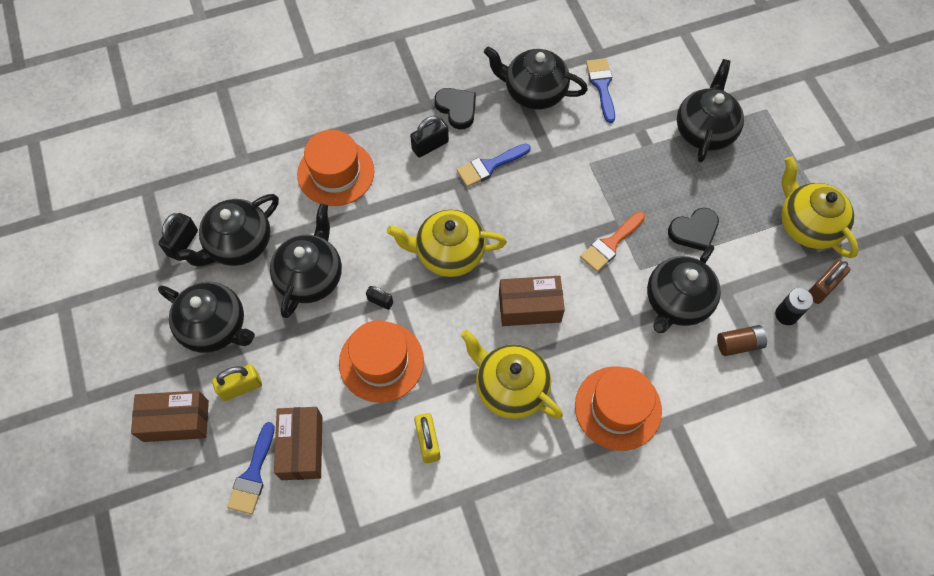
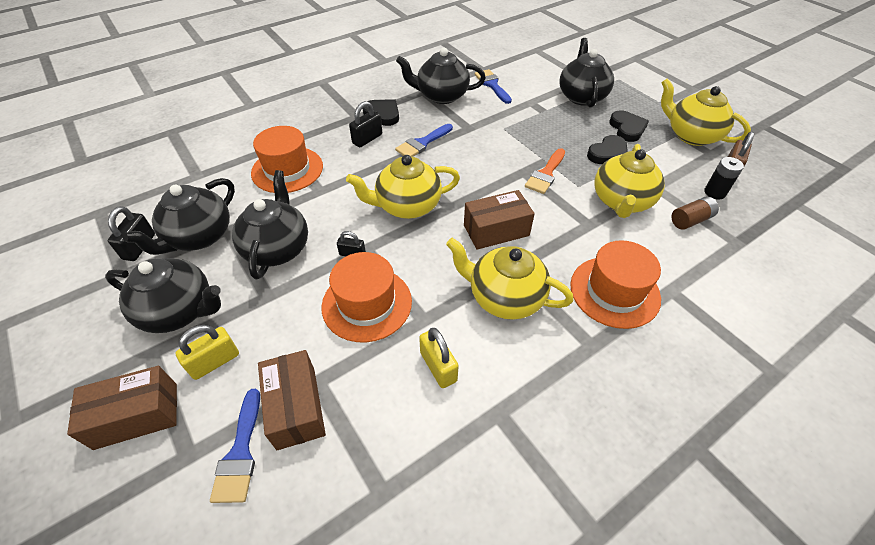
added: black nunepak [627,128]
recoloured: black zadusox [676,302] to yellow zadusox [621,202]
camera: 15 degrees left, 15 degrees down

The task – No pictures, please. Output the listing above exactly as it stands.

Output of the task –
added: black nunepak [627,128]
recoloured: black zadusox [676,302] to yellow zadusox [621,202]
camera: 15 degrees left, 15 degrees down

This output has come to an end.